WORK INSTRUCTION: Go through the data below and copy each line that includes "cross".

EXERCISE DATA:
^^^^
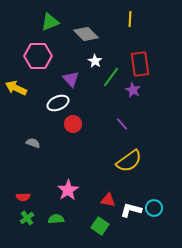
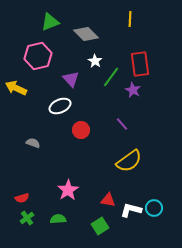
pink hexagon: rotated 12 degrees counterclockwise
white ellipse: moved 2 px right, 3 px down
red circle: moved 8 px right, 6 px down
red semicircle: moved 1 px left, 1 px down; rotated 16 degrees counterclockwise
green semicircle: moved 2 px right
green square: rotated 24 degrees clockwise
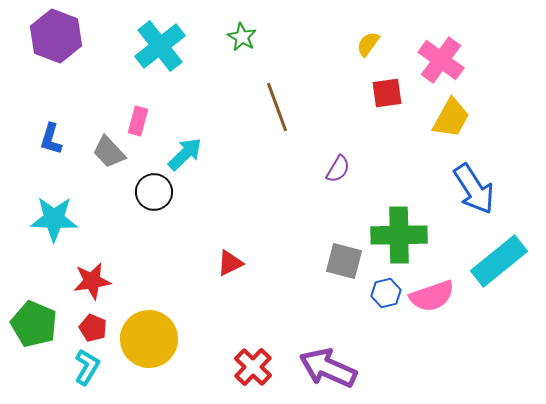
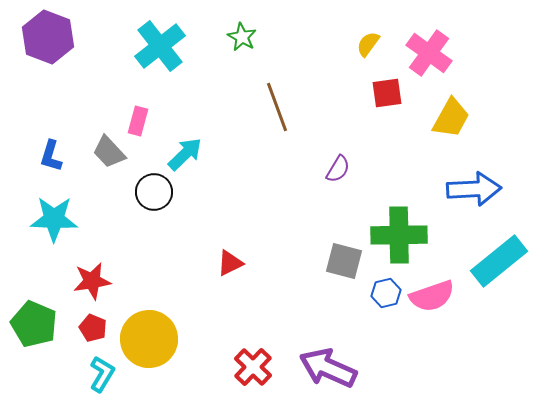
purple hexagon: moved 8 px left, 1 px down
pink cross: moved 12 px left, 7 px up
blue L-shape: moved 17 px down
blue arrow: rotated 60 degrees counterclockwise
cyan L-shape: moved 15 px right, 7 px down
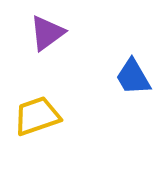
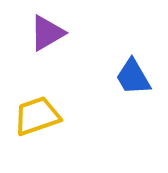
purple triangle: rotated 6 degrees clockwise
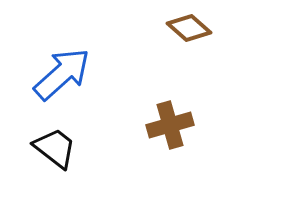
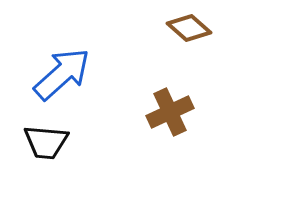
brown cross: moved 13 px up; rotated 9 degrees counterclockwise
black trapezoid: moved 9 px left, 6 px up; rotated 147 degrees clockwise
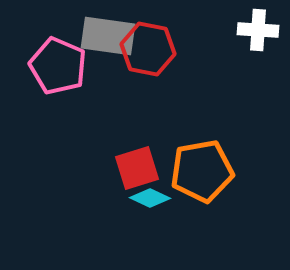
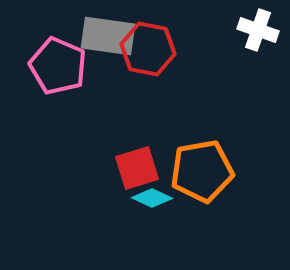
white cross: rotated 15 degrees clockwise
cyan diamond: moved 2 px right
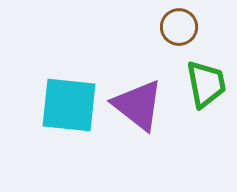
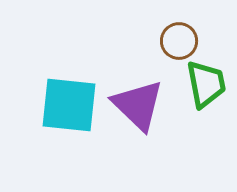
brown circle: moved 14 px down
purple triangle: rotated 6 degrees clockwise
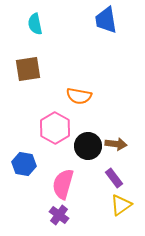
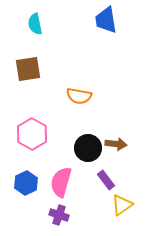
pink hexagon: moved 23 px left, 6 px down
black circle: moved 2 px down
blue hexagon: moved 2 px right, 19 px down; rotated 25 degrees clockwise
purple rectangle: moved 8 px left, 2 px down
pink semicircle: moved 2 px left, 2 px up
yellow triangle: moved 1 px right
purple cross: rotated 18 degrees counterclockwise
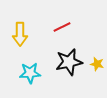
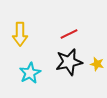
red line: moved 7 px right, 7 px down
cyan star: rotated 25 degrees counterclockwise
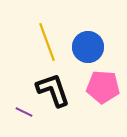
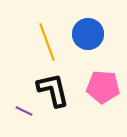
blue circle: moved 13 px up
black L-shape: rotated 6 degrees clockwise
purple line: moved 1 px up
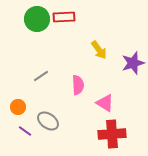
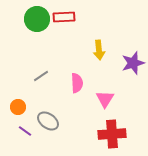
yellow arrow: rotated 30 degrees clockwise
pink semicircle: moved 1 px left, 2 px up
pink triangle: moved 4 px up; rotated 30 degrees clockwise
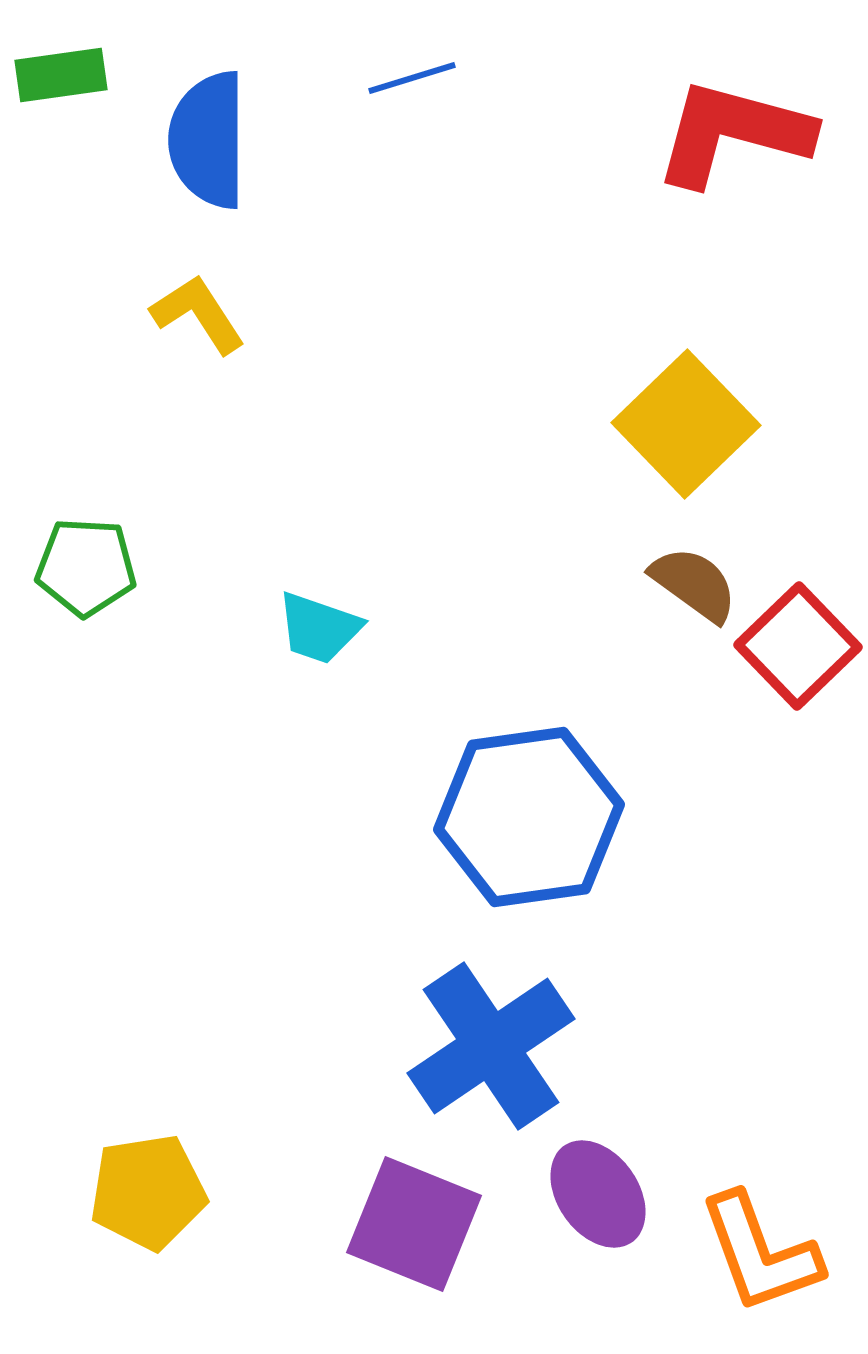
^^^^
TASK ANSWER:
pink cross: moved 12 px left, 7 px up
brown cross: moved 13 px up; rotated 9 degrees counterclockwise
white cross: rotated 15 degrees clockwise
purple cross: rotated 18 degrees counterclockwise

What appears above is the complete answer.